- Opening Delimiter -

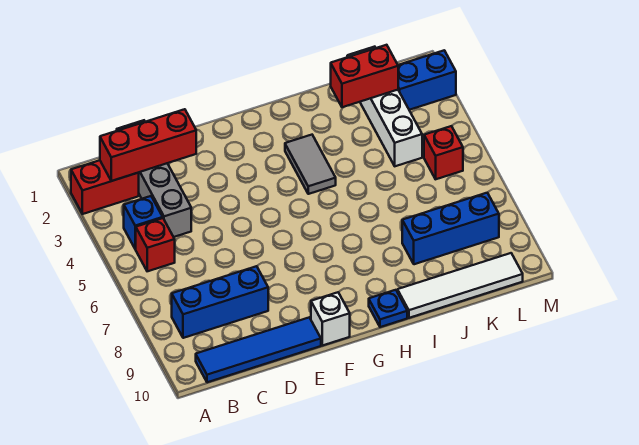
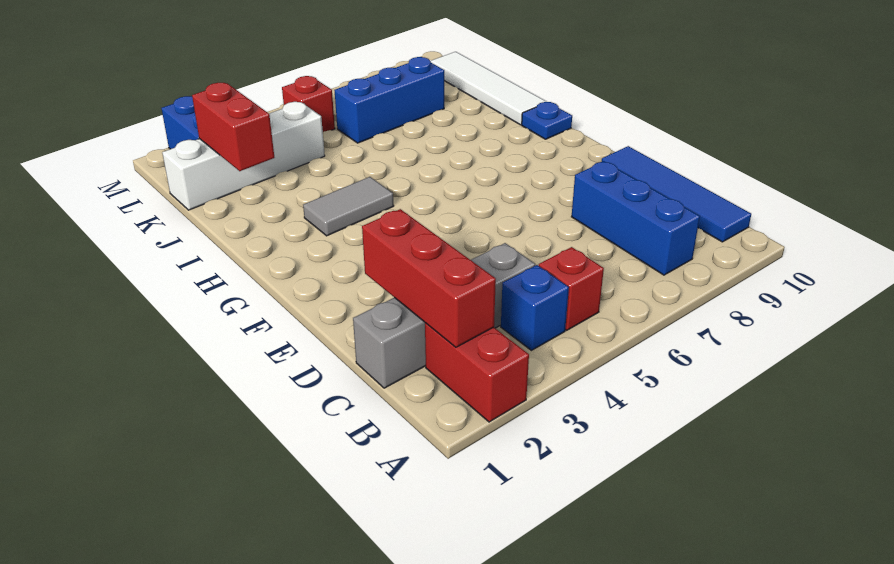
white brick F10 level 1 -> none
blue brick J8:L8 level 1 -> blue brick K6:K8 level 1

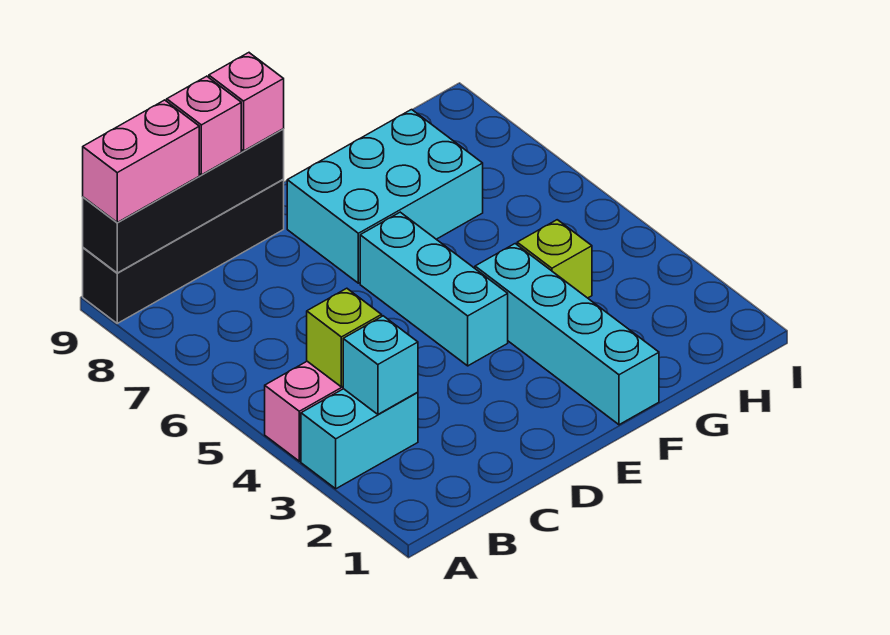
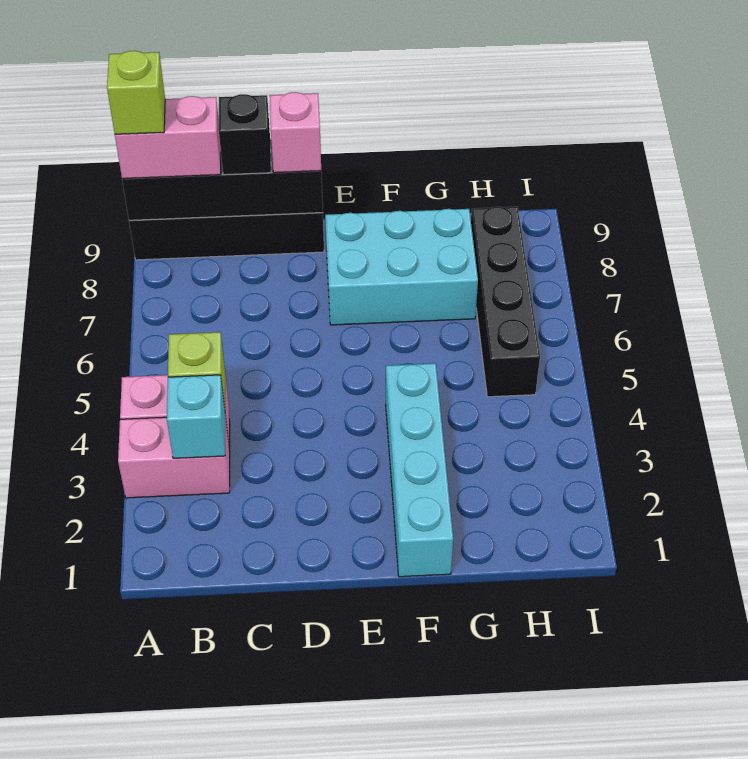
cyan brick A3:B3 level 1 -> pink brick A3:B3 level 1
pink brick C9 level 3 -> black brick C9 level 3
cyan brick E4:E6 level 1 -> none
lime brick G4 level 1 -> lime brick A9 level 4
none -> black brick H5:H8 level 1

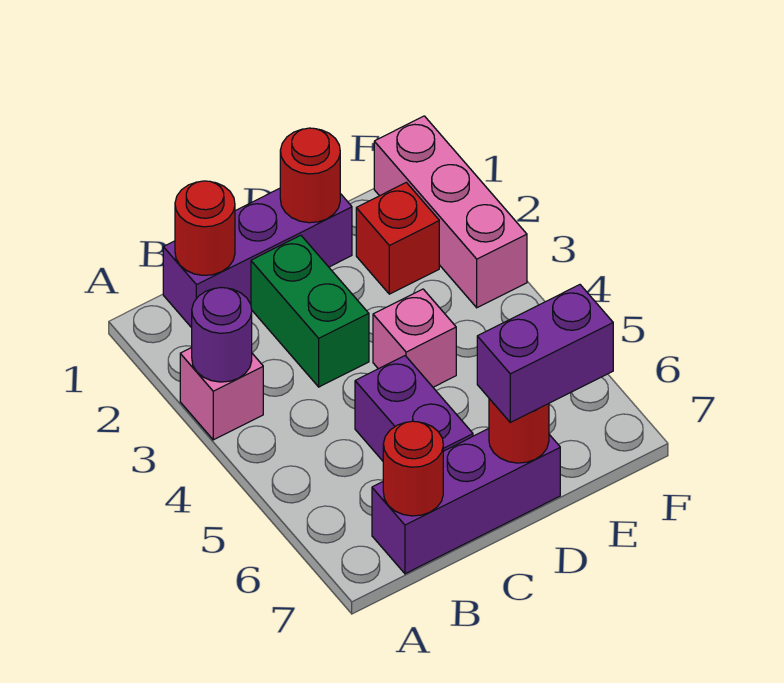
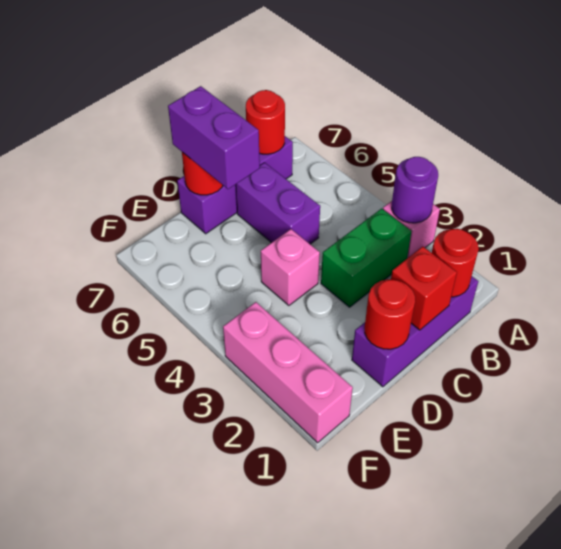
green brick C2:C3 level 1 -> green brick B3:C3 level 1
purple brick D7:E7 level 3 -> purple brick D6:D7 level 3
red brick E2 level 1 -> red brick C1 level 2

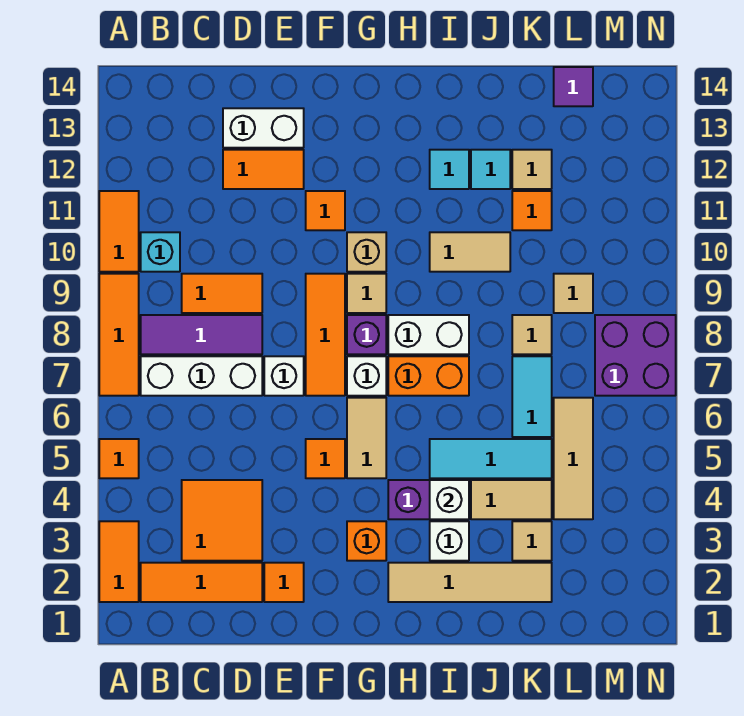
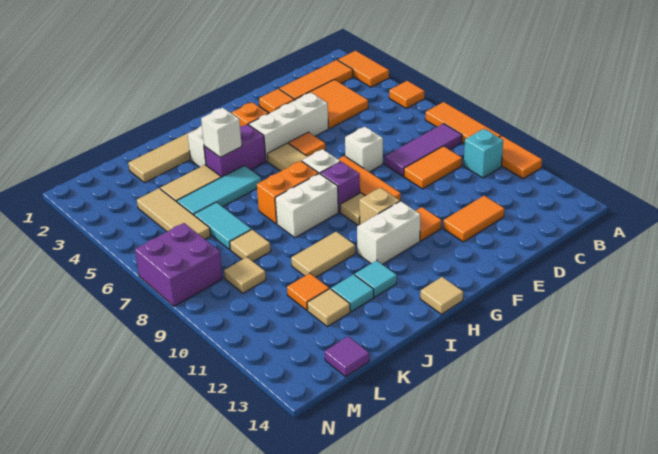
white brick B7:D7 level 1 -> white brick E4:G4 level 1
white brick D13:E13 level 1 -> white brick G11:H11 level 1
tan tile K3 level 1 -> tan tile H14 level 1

- Closing Delimiter -
- Opening Delimiter -

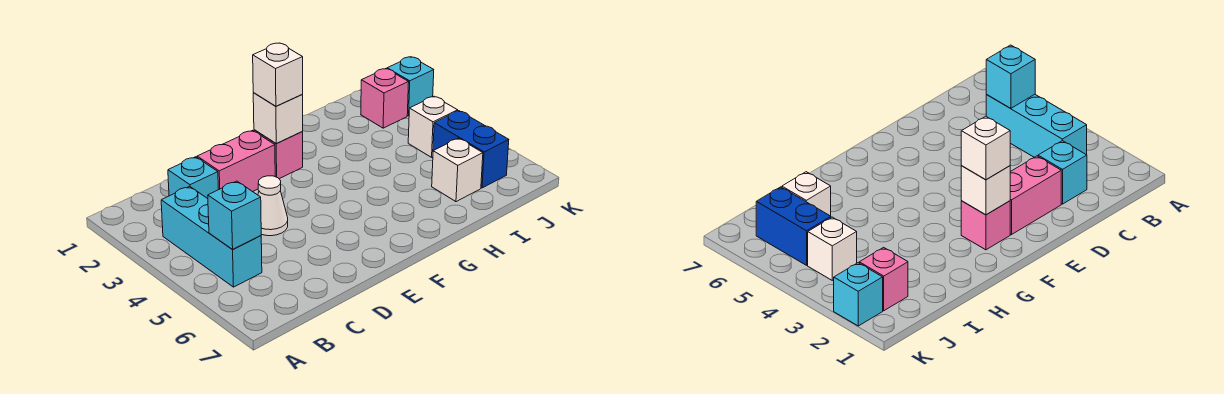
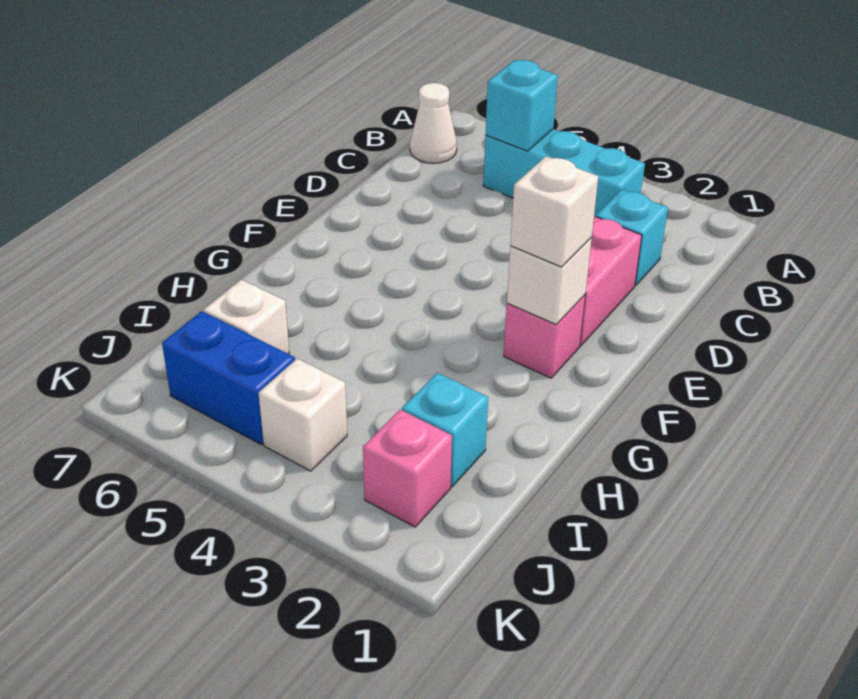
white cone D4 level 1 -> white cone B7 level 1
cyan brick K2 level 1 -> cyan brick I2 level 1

- Closing Delimiter -
- Opening Delimiter -

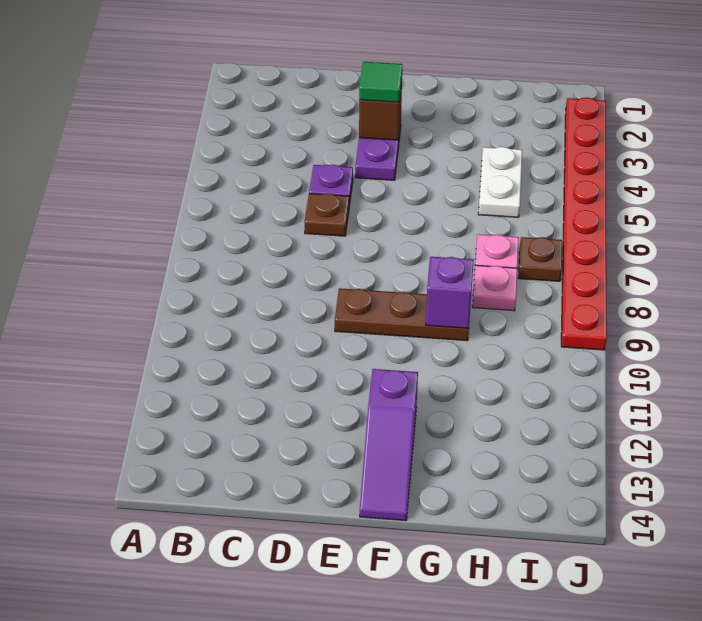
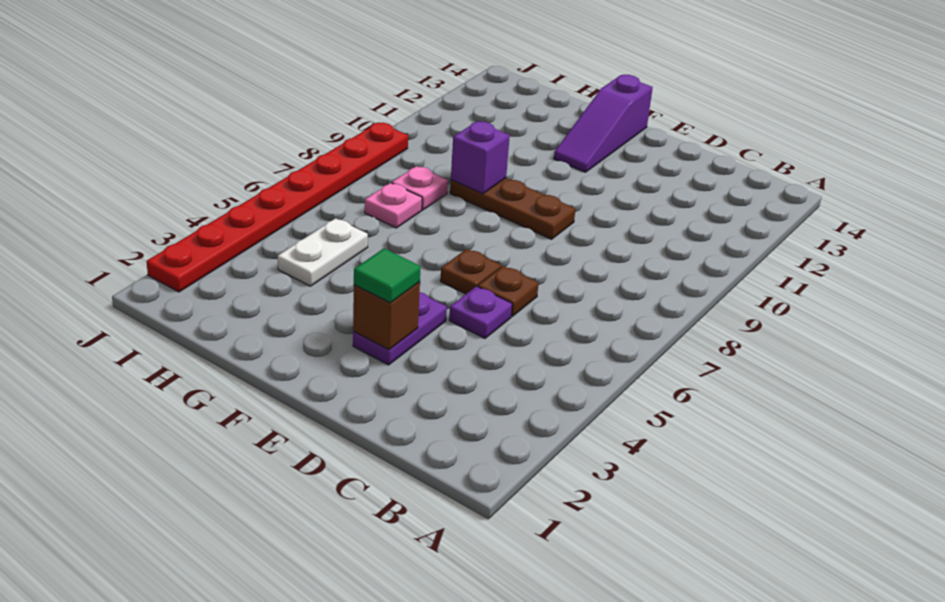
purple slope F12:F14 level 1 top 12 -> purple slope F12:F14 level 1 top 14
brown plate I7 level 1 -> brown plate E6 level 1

- Closing Delimiter -

REQUIRED ACTION:
Transcribe exactly the lines above, beginning at the one with "cyan brick E4:E6 level 1 -> none" and going up to and including the one with "tan tile K3 level 1 -> tan tile H14 level 1". Pictures do not belong in the copy.

TASK ANSWER:
cyan brick E4:E6 level 1 -> none
lime brick G4 level 1 -> lime brick A9 level 4
none -> black brick H5:H8 level 1

green brick C2:C3 level 1 -> green brick B3:C3 level 1
purple brick D7:E7 level 3 -> purple brick D6:D7 level 3
red brick E2 level 1 -> red brick C1 level 2

white brick B7:D7 level 1 -> white brick E4:G4 level 1
white brick D13:E13 level 1 -> white brick G11:H11 level 1
tan tile K3 level 1 -> tan tile H14 level 1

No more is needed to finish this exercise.